(Dataset begins)
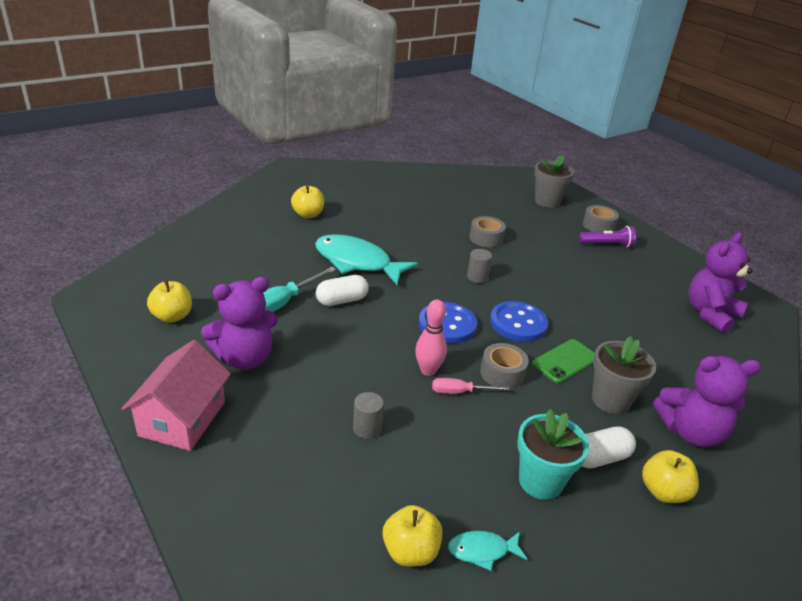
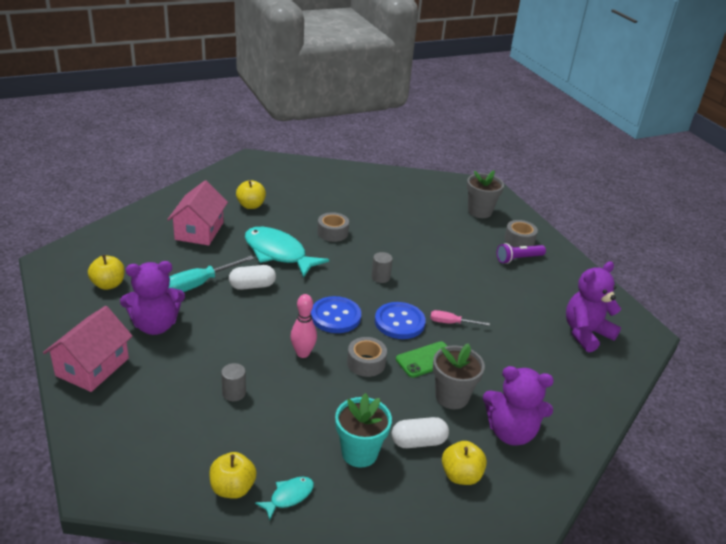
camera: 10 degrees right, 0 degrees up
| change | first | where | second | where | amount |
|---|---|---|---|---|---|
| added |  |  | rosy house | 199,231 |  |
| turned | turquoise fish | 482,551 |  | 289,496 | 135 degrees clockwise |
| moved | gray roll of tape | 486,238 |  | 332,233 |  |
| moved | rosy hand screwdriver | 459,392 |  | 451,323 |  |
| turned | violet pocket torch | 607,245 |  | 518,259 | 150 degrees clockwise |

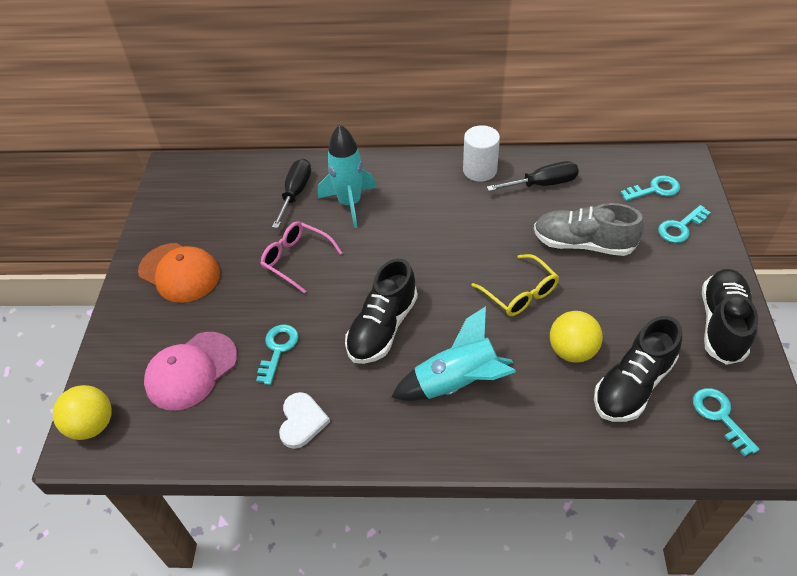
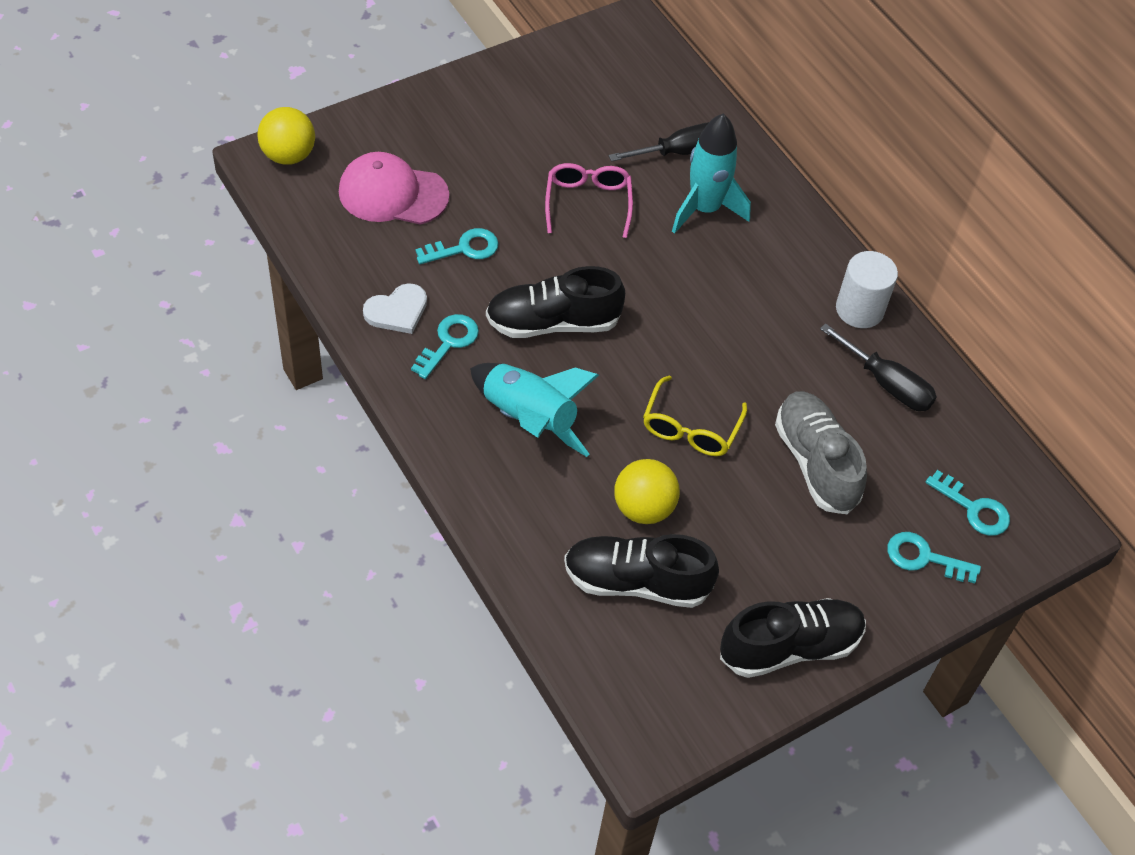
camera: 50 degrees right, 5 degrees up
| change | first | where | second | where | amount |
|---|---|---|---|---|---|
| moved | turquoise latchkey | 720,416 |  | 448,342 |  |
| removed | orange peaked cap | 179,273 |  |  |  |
(Dataset ends)
* How to complete this task:
Word for word, output the whole listing, but not its pictures.

* Worked solution:
camera: 10 degrees right, 0 degrees up
| change | first | where | second | where | amount |
|---|---|---|---|---|---|
| added |  |  | rosy house | 199,231 |  |
| turned | turquoise fish | 482,551 |  | 289,496 | 135 degrees clockwise |
| moved | gray roll of tape | 486,238 |  | 332,233 |  |
| moved | rosy hand screwdriver | 459,392 |  | 451,323 |  |
| turned | violet pocket torch | 607,245 |  | 518,259 | 150 degrees clockwise |

camera: 50 degrees right, 5 degrees up
| change | first | where | second | where | amount |
|---|---|---|---|---|---|
| moved | turquoise latchkey | 720,416 |  | 448,342 |  |
| removed | orange peaked cap | 179,273 |  |  |  |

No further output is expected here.